• What the task asks: For the entries below, the expected answer is the line with "(124, 220) = (196, 317): brown", the line with "(609, 268) = (553, 229): green", and every line between them, exactly as written, and nothing more.

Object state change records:
★ ★ ★ ★ ★ ★ ★

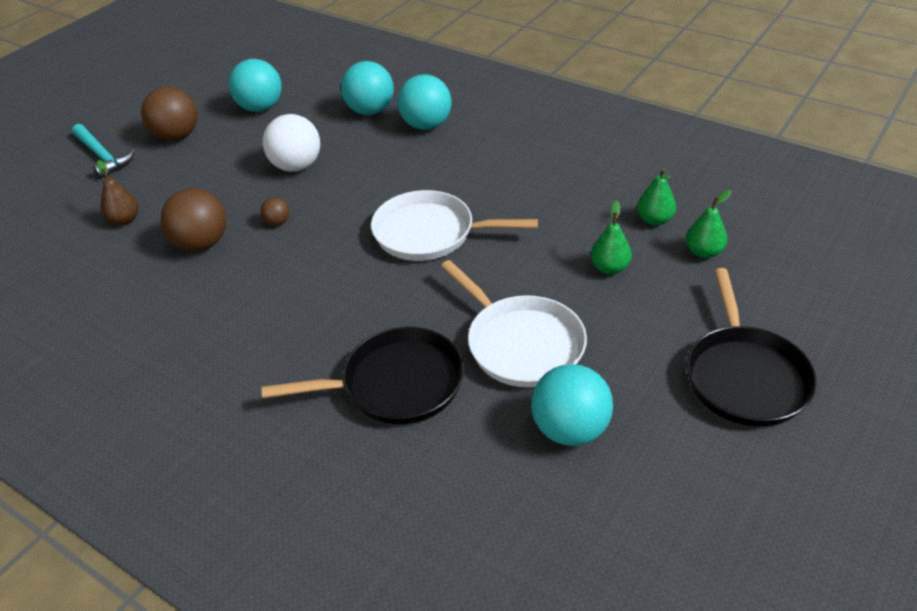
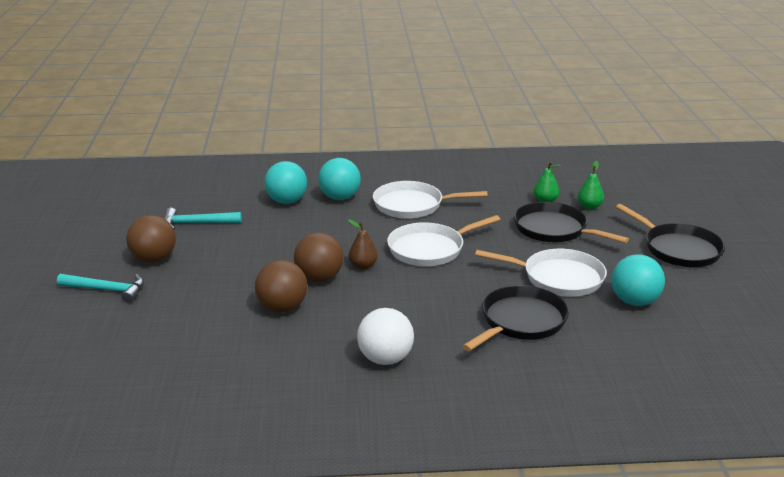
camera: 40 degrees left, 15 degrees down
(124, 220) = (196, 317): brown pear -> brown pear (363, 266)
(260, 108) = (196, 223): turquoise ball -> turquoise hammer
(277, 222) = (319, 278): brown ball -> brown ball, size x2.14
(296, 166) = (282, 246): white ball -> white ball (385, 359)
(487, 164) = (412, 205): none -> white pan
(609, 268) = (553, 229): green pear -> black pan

★ ★ ★ ★ ★ ★ ★

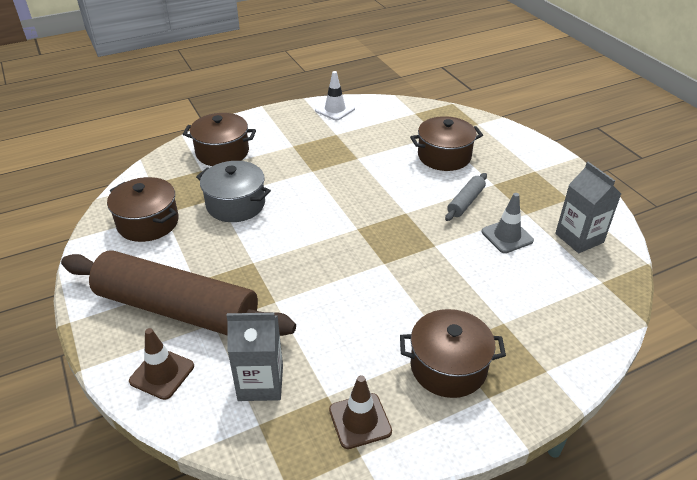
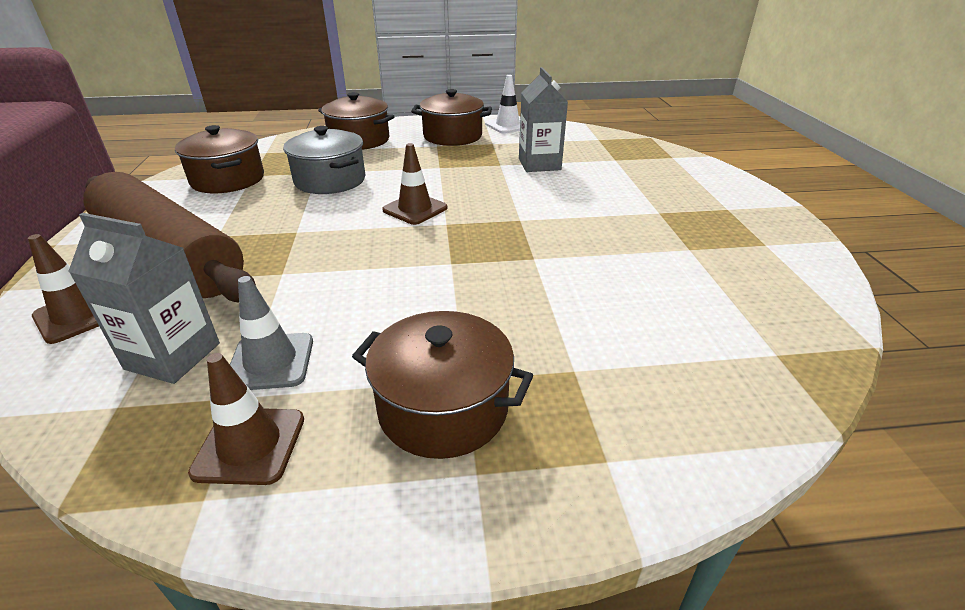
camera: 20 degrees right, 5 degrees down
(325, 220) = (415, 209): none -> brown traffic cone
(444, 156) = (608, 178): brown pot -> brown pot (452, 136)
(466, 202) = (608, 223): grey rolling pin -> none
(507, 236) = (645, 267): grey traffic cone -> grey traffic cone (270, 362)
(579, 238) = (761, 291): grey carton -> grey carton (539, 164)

★ ★ ★ ★ ★ ★ ★

• Task answer:
(124, 220) = (196, 317): brown pear -> brown pear (363, 266)
(260, 108) = (196, 223): turquoise ball -> turquoise hammer
(277, 222) = (319, 278): brown ball -> brown ball, size x2.14
(296, 166) = (282, 246): white ball -> white ball (385, 359)
(487, 164) = (412, 205): none -> white pan
(609, 268) = (553, 229): green pear -> black pan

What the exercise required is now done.